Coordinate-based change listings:
Start of Block
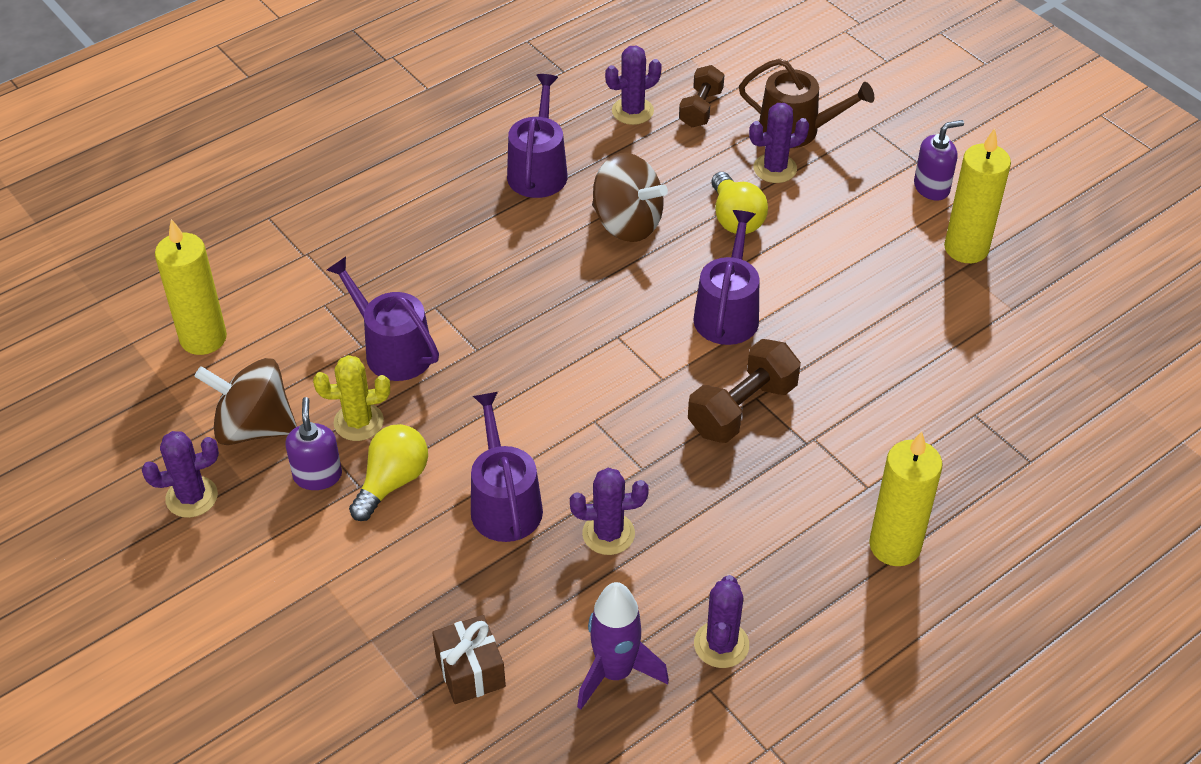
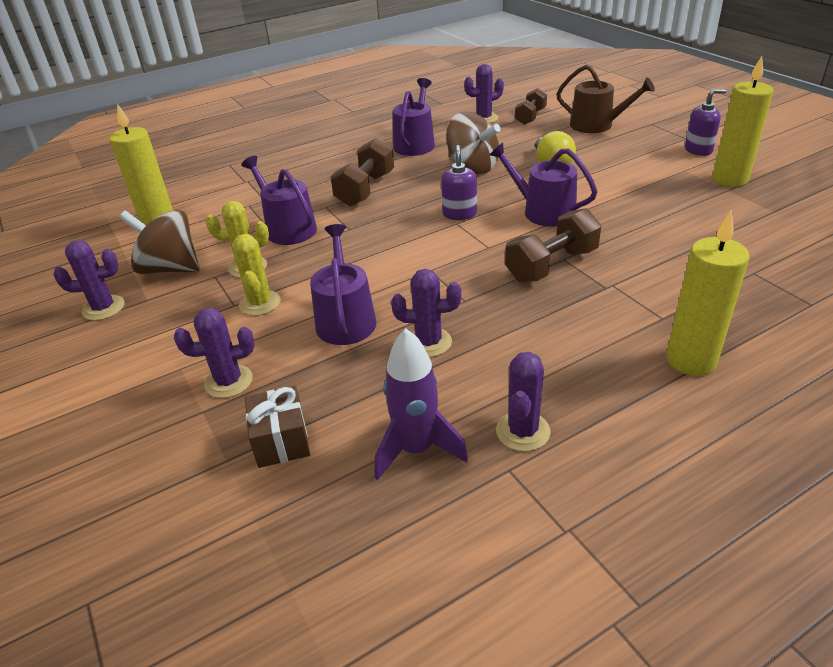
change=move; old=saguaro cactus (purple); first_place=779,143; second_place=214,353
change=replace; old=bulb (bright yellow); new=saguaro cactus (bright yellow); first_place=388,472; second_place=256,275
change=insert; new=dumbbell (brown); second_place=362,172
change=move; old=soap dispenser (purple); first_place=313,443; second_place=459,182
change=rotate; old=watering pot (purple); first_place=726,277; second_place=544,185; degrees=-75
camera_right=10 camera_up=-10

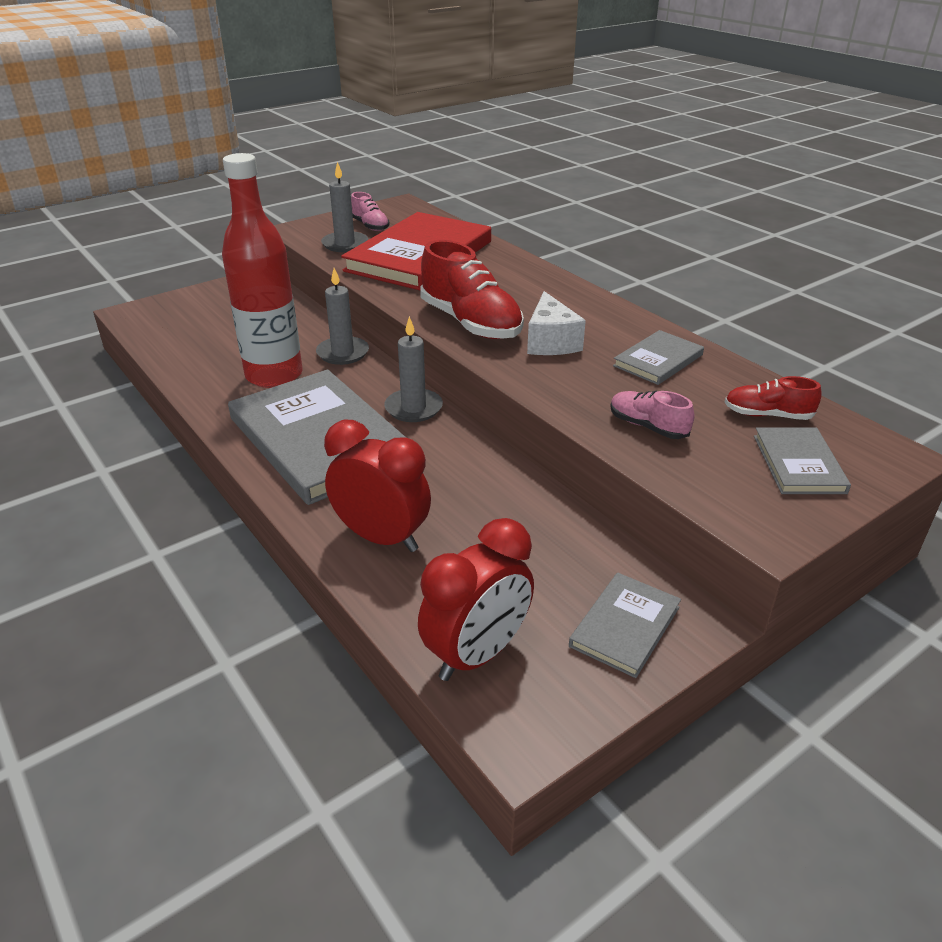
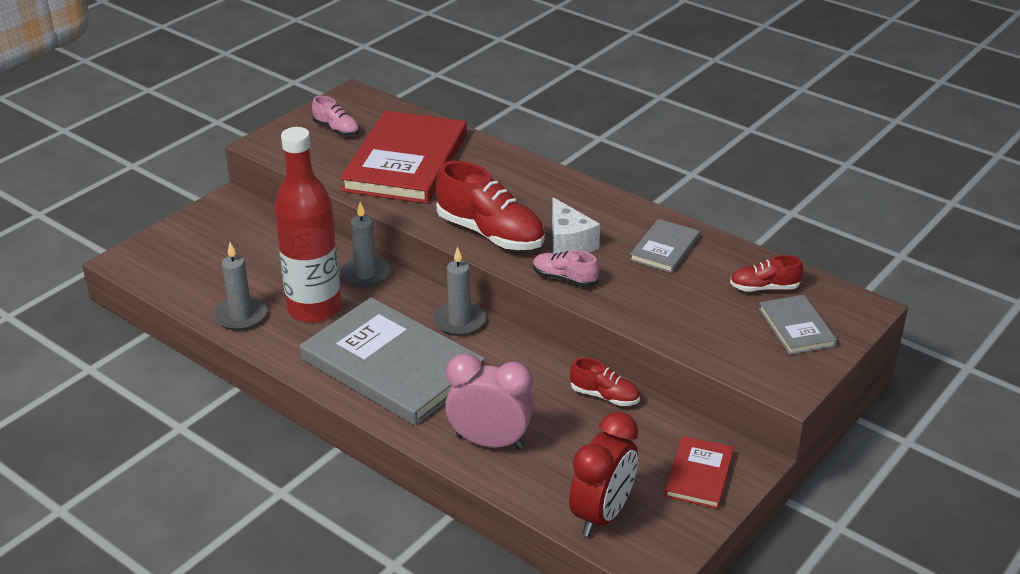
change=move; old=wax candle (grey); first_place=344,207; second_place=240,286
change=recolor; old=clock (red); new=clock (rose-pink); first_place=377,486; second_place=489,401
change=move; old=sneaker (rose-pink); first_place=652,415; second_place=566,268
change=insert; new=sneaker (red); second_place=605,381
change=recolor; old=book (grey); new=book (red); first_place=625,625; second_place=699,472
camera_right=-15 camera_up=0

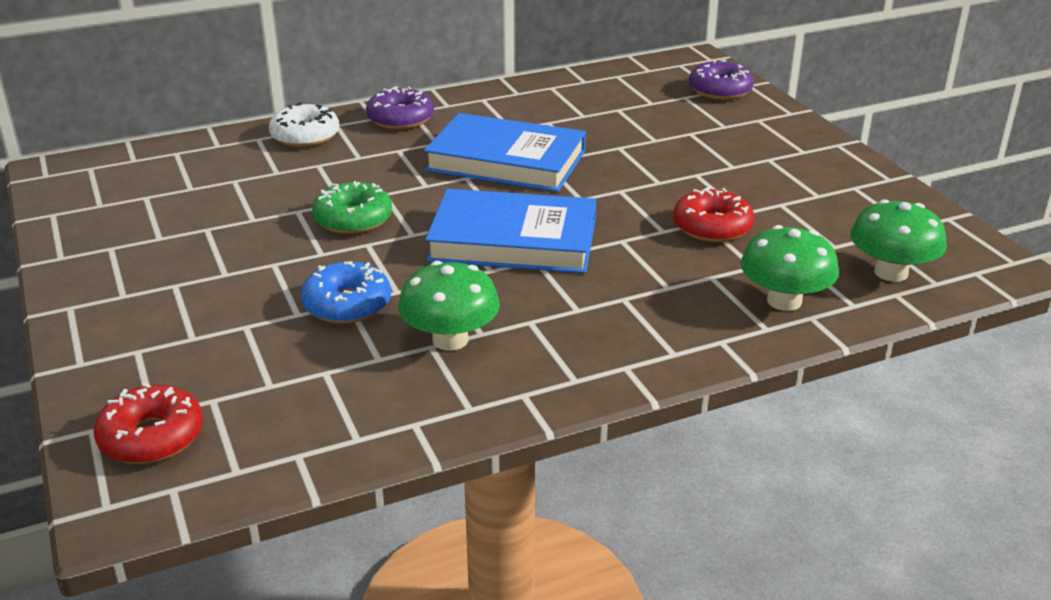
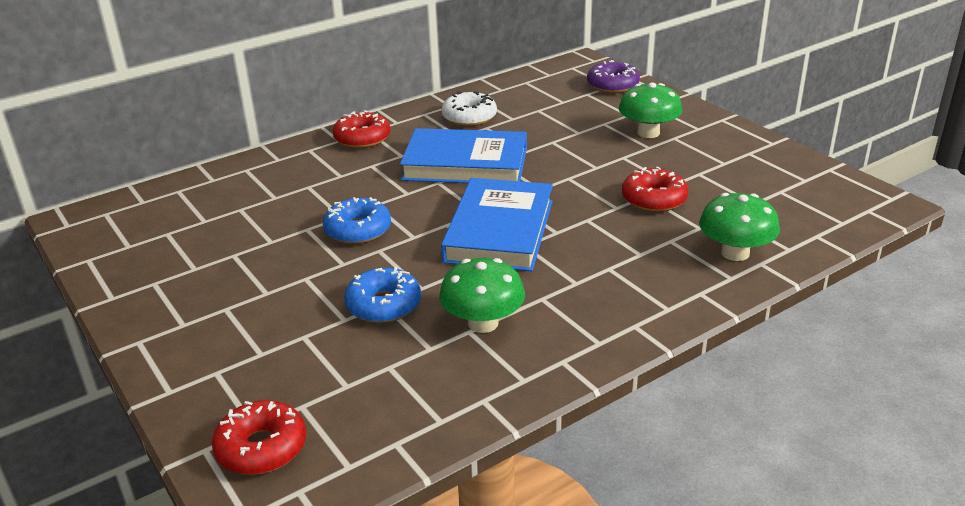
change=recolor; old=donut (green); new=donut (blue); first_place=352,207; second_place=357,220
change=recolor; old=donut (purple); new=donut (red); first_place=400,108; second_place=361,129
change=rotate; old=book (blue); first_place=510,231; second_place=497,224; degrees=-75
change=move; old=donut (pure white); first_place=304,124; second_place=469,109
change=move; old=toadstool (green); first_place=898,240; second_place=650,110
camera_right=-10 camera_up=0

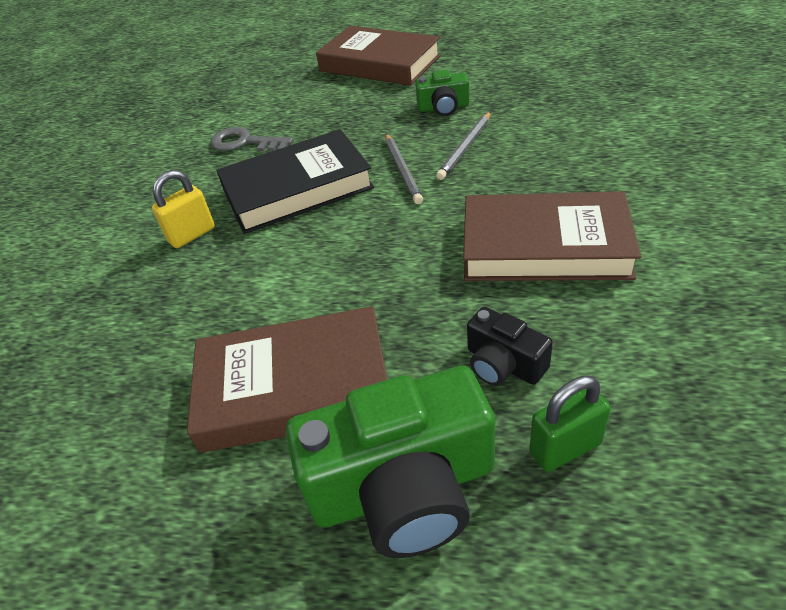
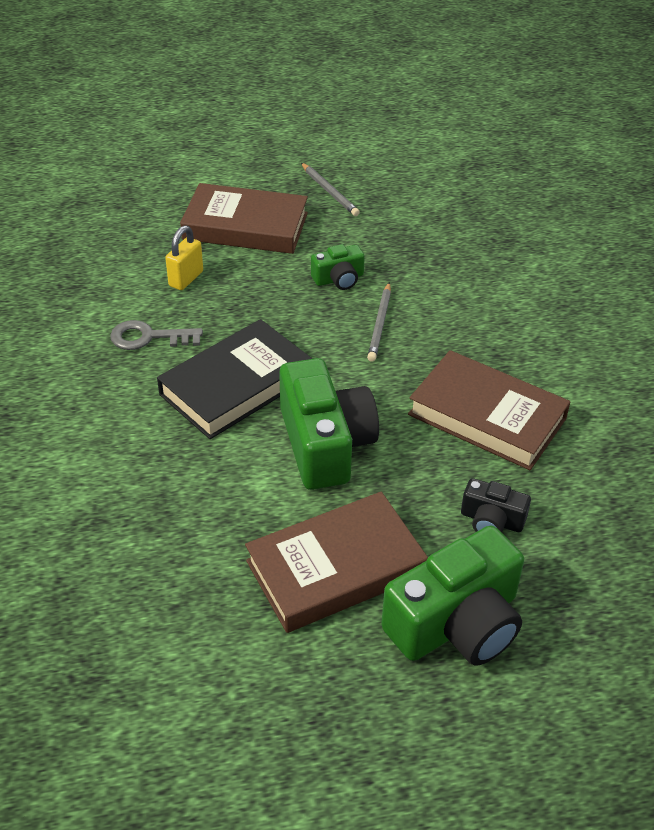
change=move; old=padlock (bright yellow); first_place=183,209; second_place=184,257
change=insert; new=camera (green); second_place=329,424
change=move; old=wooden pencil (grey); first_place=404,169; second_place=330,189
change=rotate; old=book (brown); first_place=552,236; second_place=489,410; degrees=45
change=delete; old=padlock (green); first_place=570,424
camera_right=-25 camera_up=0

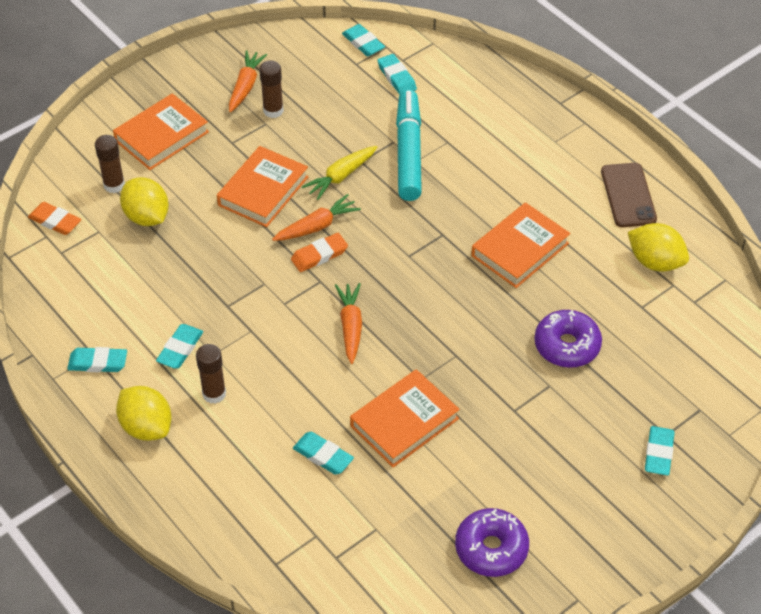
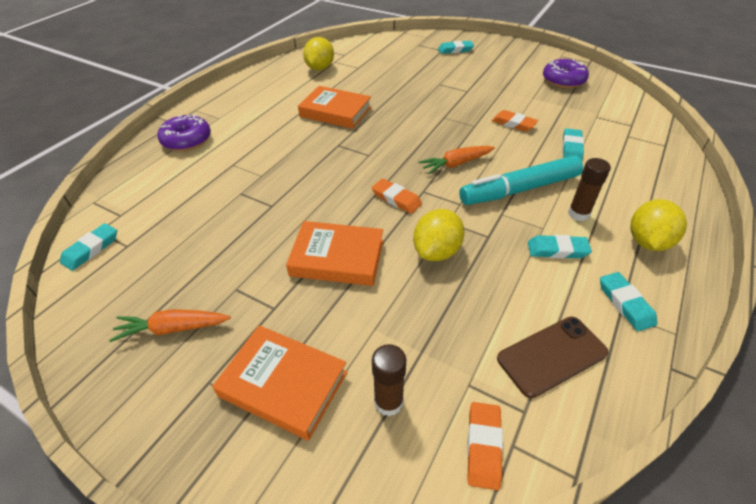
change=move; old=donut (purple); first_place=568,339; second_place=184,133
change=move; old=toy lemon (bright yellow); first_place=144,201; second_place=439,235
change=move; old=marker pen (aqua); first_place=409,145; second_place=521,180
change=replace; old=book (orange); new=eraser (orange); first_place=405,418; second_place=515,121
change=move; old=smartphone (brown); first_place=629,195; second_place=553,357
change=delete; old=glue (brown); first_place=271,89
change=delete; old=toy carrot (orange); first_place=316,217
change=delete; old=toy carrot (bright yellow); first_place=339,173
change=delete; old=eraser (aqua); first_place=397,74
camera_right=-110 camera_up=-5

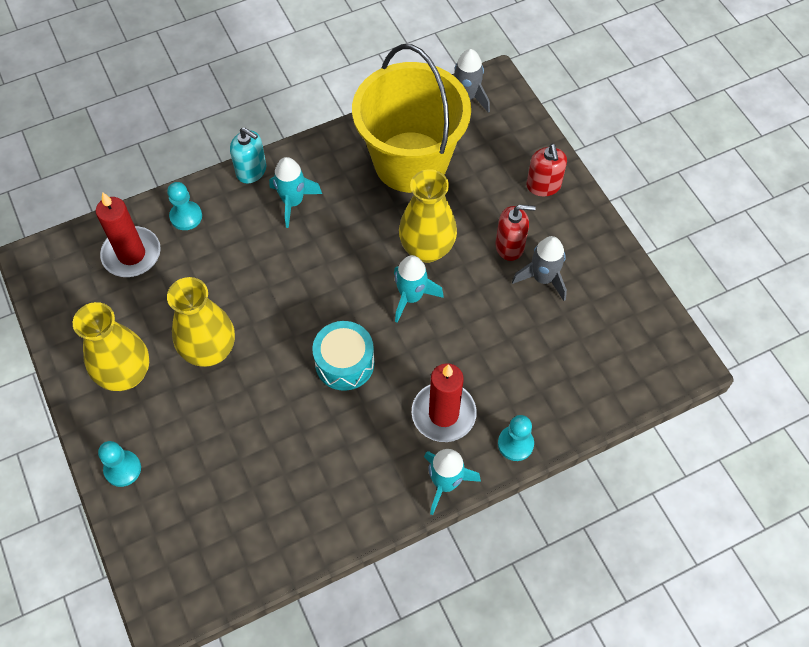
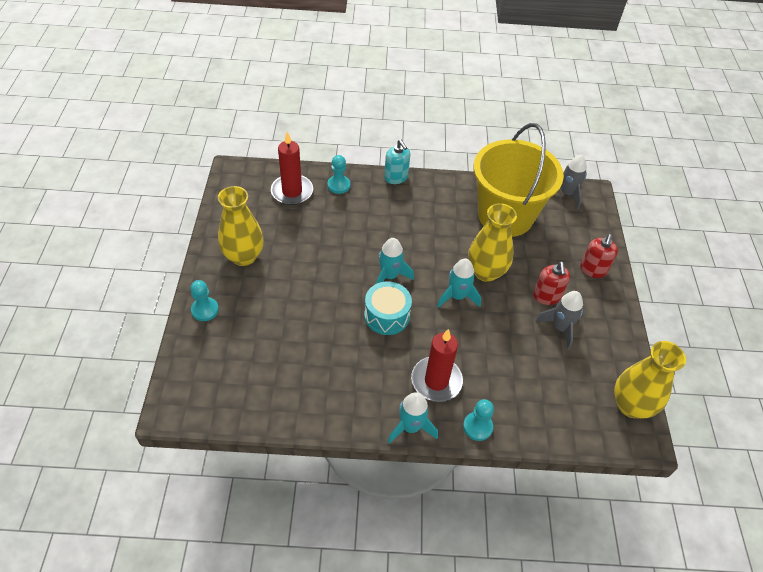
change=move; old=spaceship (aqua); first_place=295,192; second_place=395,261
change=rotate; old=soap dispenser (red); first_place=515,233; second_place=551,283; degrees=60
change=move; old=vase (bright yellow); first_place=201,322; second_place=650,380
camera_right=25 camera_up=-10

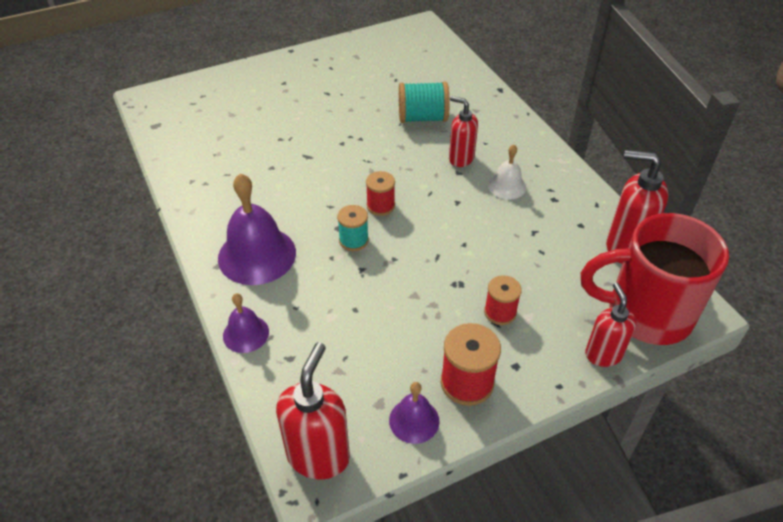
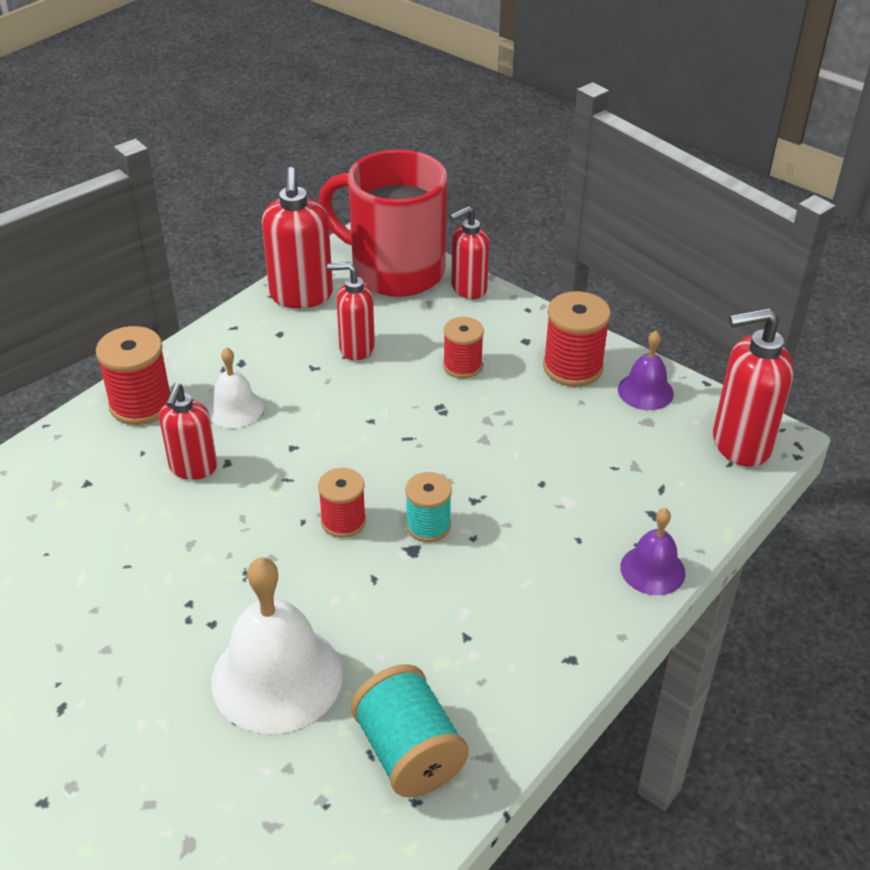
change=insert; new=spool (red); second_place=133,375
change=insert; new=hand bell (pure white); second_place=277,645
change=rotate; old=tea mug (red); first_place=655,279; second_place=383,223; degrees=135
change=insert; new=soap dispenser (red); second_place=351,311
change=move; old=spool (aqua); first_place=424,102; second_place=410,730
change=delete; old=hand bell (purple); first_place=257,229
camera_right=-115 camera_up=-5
End of Block
→ **Your assignment**
Go through the data above and print exactly the lines from its first line through the line holding "change=rotate; old=watering pot", both included, leaving pictures aside.

→ **Exercise solution**
change=move; old=saguaro cactus (purple); first_place=779,143; second_place=214,353
change=replace; old=bulb (bright yellow); new=saguaro cactus (bright yellow); first_place=388,472; second_place=256,275
change=insert; new=dumbbell (brown); second_place=362,172
change=move; old=soap dispenser (purple); first_place=313,443; second_place=459,182
change=rotate; old=watering pot (purple); first_place=726,277; second_place=544,185; degrees=-75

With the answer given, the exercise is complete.